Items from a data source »
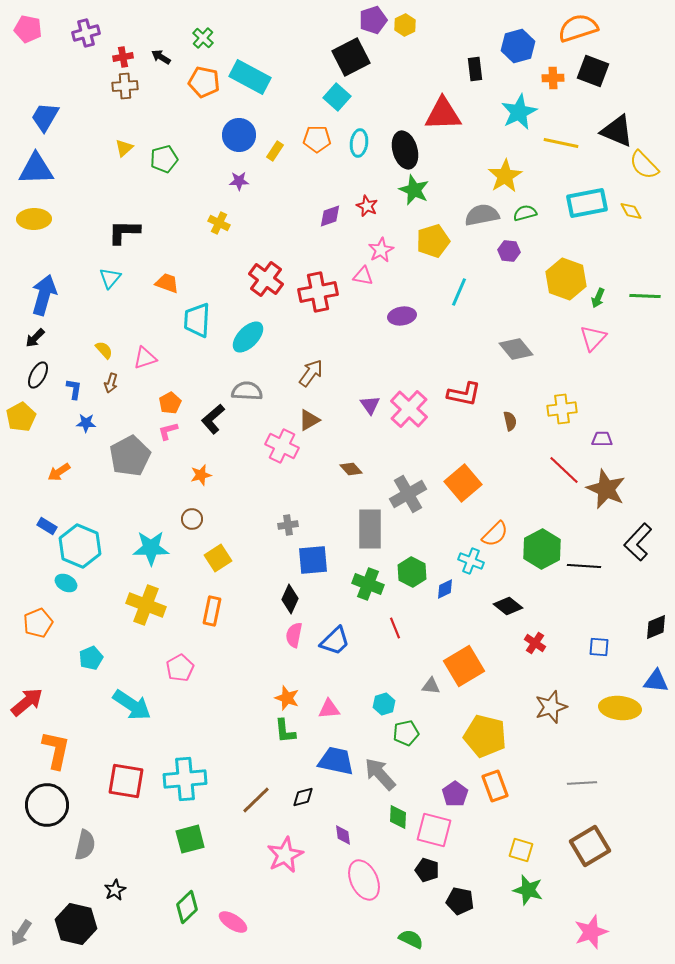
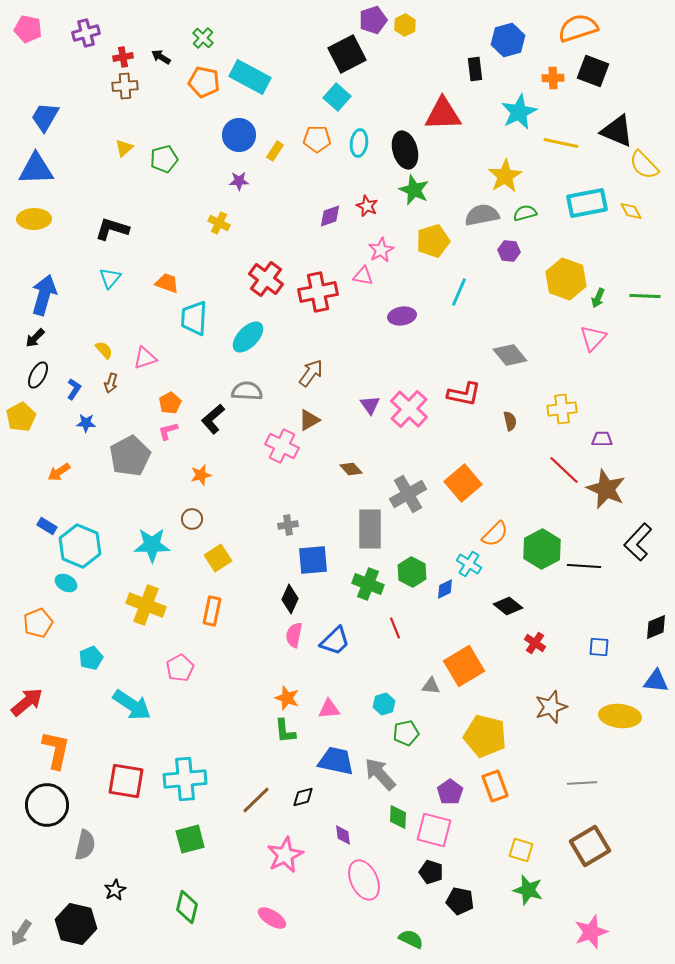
blue hexagon at (518, 46): moved 10 px left, 6 px up
black square at (351, 57): moved 4 px left, 3 px up
black L-shape at (124, 232): moved 12 px left, 3 px up; rotated 16 degrees clockwise
cyan trapezoid at (197, 320): moved 3 px left, 2 px up
gray diamond at (516, 349): moved 6 px left, 6 px down
blue L-shape at (74, 389): rotated 25 degrees clockwise
cyan star at (151, 548): moved 1 px right, 3 px up
cyan cross at (471, 561): moved 2 px left, 3 px down; rotated 10 degrees clockwise
yellow ellipse at (620, 708): moved 8 px down
purple pentagon at (455, 794): moved 5 px left, 2 px up
black pentagon at (427, 870): moved 4 px right, 2 px down
green diamond at (187, 907): rotated 32 degrees counterclockwise
pink ellipse at (233, 922): moved 39 px right, 4 px up
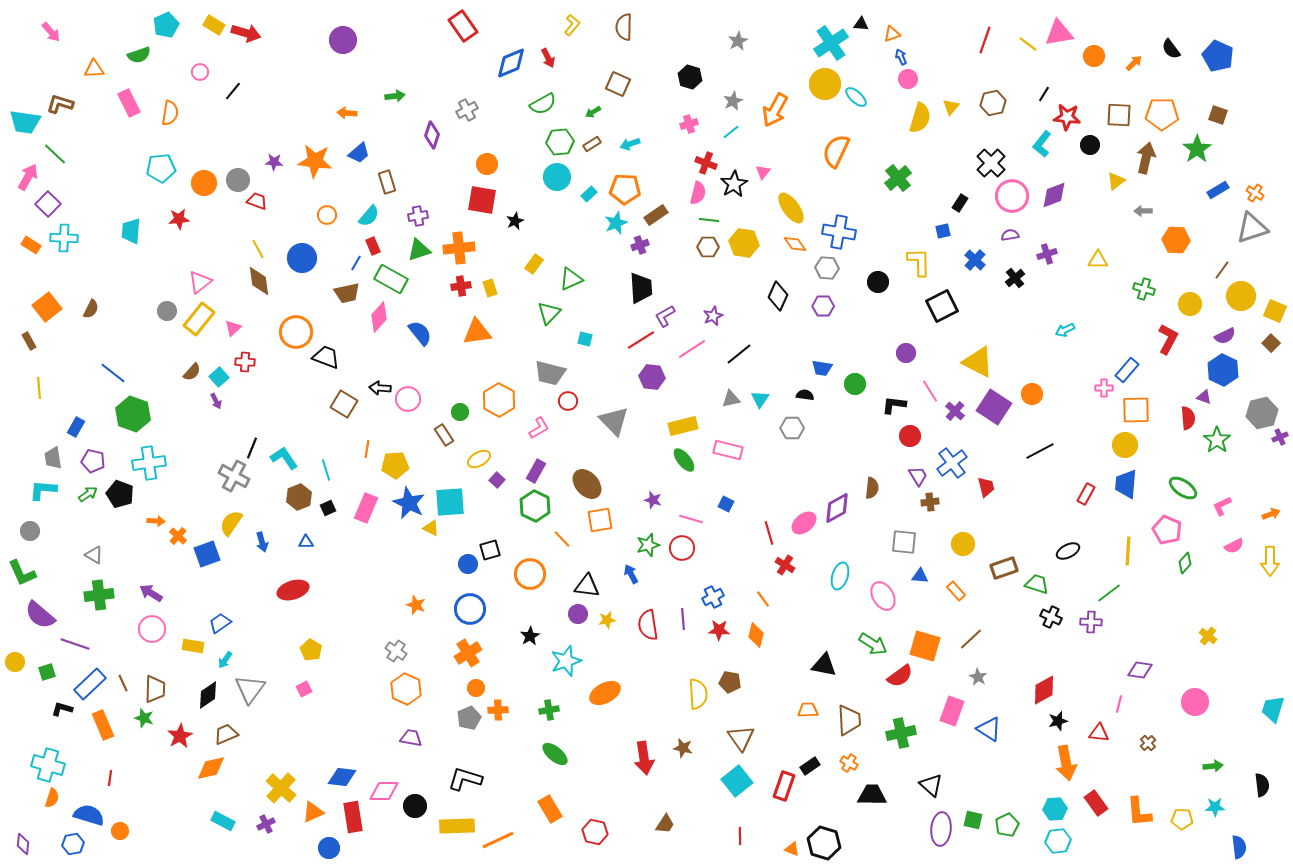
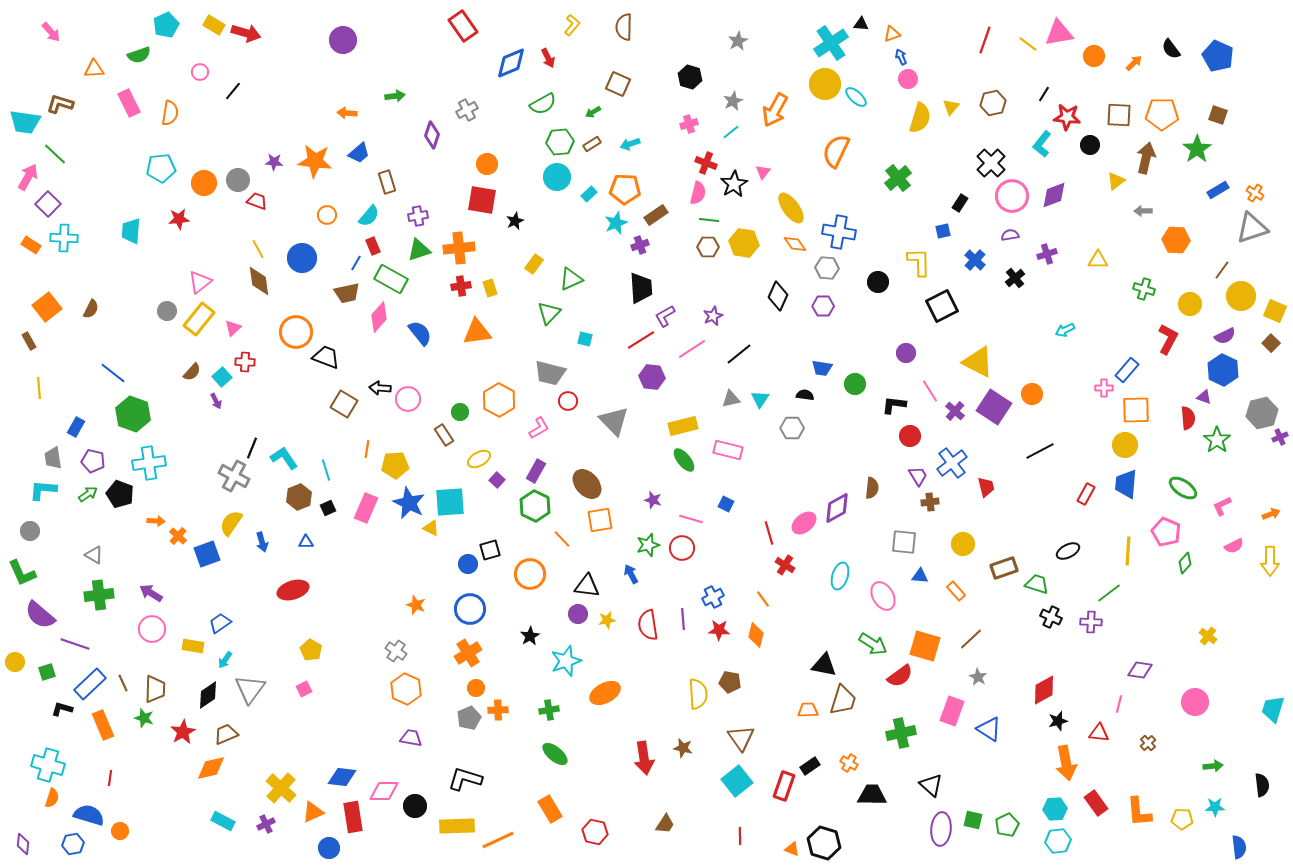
cyan square at (219, 377): moved 3 px right
pink pentagon at (1167, 530): moved 1 px left, 2 px down
brown trapezoid at (849, 720): moved 6 px left, 20 px up; rotated 20 degrees clockwise
red star at (180, 736): moved 3 px right, 4 px up
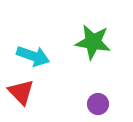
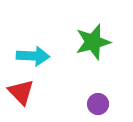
green star: rotated 24 degrees counterclockwise
cyan arrow: rotated 16 degrees counterclockwise
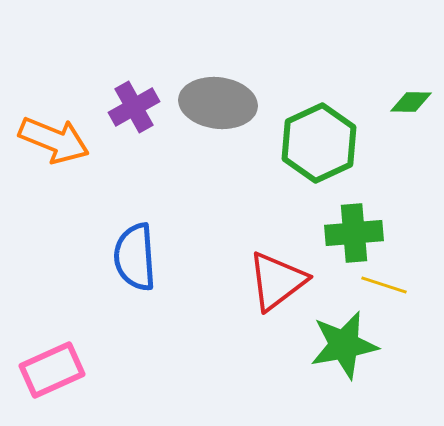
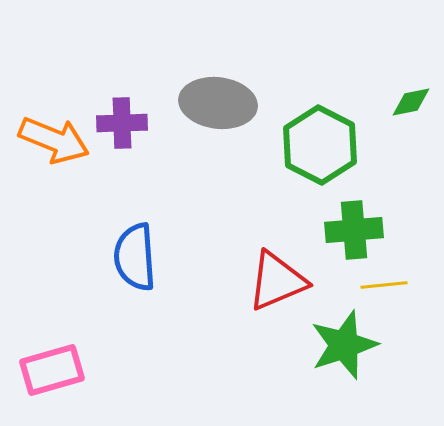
green diamond: rotated 12 degrees counterclockwise
purple cross: moved 12 px left, 16 px down; rotated 27 degrees clockwise
green hexagon: moved 1 px right, 2 px down; rotated 8 degrees counterclockwise
green cross: moved 3 px up
red triangle: rotated 14 degrees clockwise
yellow line: rotated 24 degrees counterclockwise
green star: rotated 8 degrees counterclockwise
pink rectangle: rotated 8 degrees clockwise
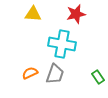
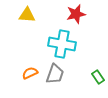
yellow triangle: moved 6 px left, 1 px down
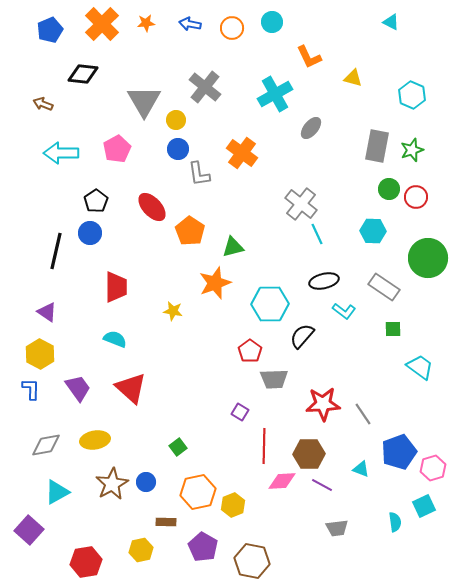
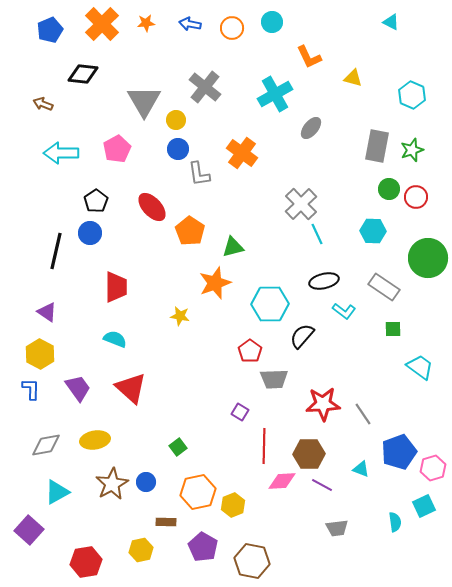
gray cross at (301, 204): rotated 8 degrees clockwise
yellow star at (173, 311): moved 7 px right, 5 px down
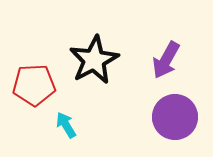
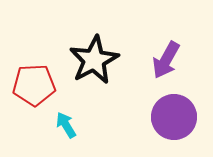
purple circle: moved 1 px left
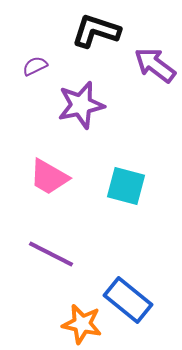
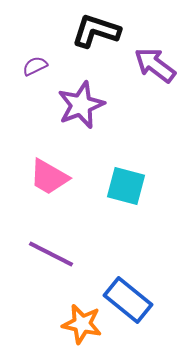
purple star: rotated 9 degrees counterclockwise
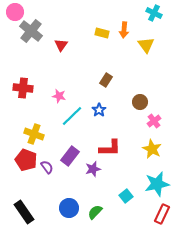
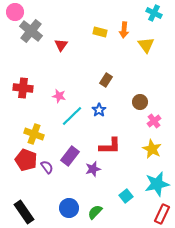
yellow rectangle: moved 2 px left, 1 px up
red L-shape: moved 2 px up
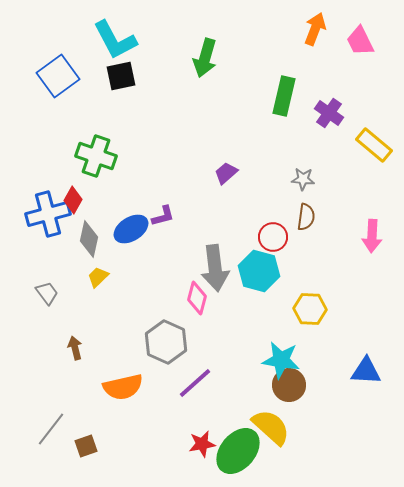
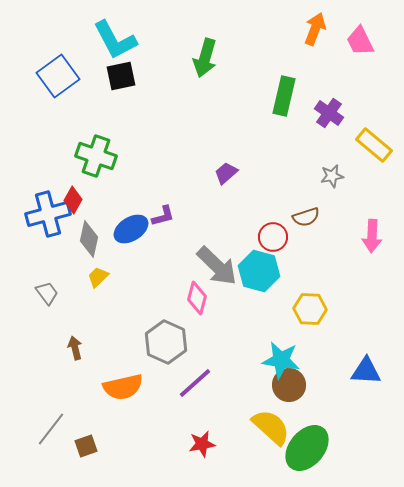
gray star: moved 29 px right, 3 px up; rotated 15 degrees counterclockwise
brown semicircle: rotated 64 degrees clockwise
gray arrow: moved 2 px right, 2 px up; rotated 39 degrees counterclockwise
green ellipse: moved 69 px right, 3 px up
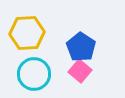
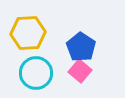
yellow hexagon: moved 1 px right
cyan circle: moved 2 px right, 1 px up
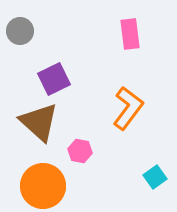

Aim »
Pull out every text line from all of the items above and repeat each one verbatim. Omit the pictures from your answer.

The completed task »
blue hexagon at (518, 46): moved 10 px left, 6 px up
black square at (351, 57): moved 4 px left, 3 px up
black L-shape at (124, 232): moved 12 px left, 3 px up; rotated 16 degrees clockwise
cyan trapezoid at (197, 320): moved 3 px left, 2 px up
gray diamond at (516, 349): moved 6 px left, 6 px down
blue L-shape at (74, 389): rotated 25 degrees clockwise
cyan star at (151, 548): moved 1 px right, 3 px up
cyan cross at (471, 561): moved 2 px left, 3 px down; rotated 10 degrees clockwise
yellow ellipse at (620, 708): moved 8 px down
purple pentagon at (455, 794): moved 5 px left, 2 px up
black pentagon at (427, 870): moved 4 px right, 2 px down
green diamond at (187, 907): rotated 32 degrees counterclockwise
pink ellipse at (233, 922): moved 39 px right, 4 px up
cyan square at (219, 377): moved 3 px right
pink pentagon at (1167, 530): moved 1 px left, 2 px down
brown trapezoid at (849, 720): moved 6 px left, 20 px up; rotated 20 degrees clockwise
red star at (180, 736): moved 3 px right, 4 px up
green star: rotated 24 degrees counterclockwise
cyan arrow: rotated 16 degrees counterclockwise
green diamond: rotated 12 degrees counterclockwise
purple cross: moved 12 px left, 16 px down; rotated 27 degrees clockwise
green hexagon: moved 1 px right, 2 px down; rotated 8 degrees counterclockwise
green cross: moved 3 px up
red triangle: rotated 14 degrees clockwise
yellow line: rotated 24 degrees counterclockwise
green star: rotated 8 degrees counterclockwise
pink rectangle: rotated 8 degrees clockwise
yellow triangle: moved 6 px left, 1 px down
gray cross at (301, 204): rotated 8 degrees clockwise
yellow star at (173, 311): moved 7 px right, 5 px down
purple circle: moved 1 px left
purple star: rotated 9 degrees counterclockwise
yellow rectangle: moved 2 px left, 1 px up
red L-shape: moved 2 px up
gray star: moved 29 px right, 3 px up; rotated 15 degrees counterclockwise
brown semicircle: rotated 64 degrees clockwise
gray arrow: moved 2 px right, 2 px up; rotated 39 degrees counterclockwise
green ellipse: moved 69 px right, 3 px up
yellow hexagon: moved 1 px right
cyan circle: moved 2 px right, 1 px up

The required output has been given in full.